__TASK INSTRUCTIONS__: Starting from the first line, transcribe the whole listing exactly.

__DATA__:
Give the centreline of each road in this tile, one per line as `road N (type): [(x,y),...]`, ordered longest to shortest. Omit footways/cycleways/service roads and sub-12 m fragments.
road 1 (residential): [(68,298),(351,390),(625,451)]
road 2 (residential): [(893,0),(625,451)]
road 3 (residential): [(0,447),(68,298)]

__FINAL ANSWER__:
Give the centreline of each road in this tile, one per line as `road N (type): [(x,y),...]`, ordered longest to shortest. Omit footways/cycleways/service roads and sub-12 m fragments.
road 1 (residential): [(68,298),(351,390),(625,451)]
road 2 (residential): [(893,0),(625,451)]
road 3 (residential): [(0,447),(68,298)]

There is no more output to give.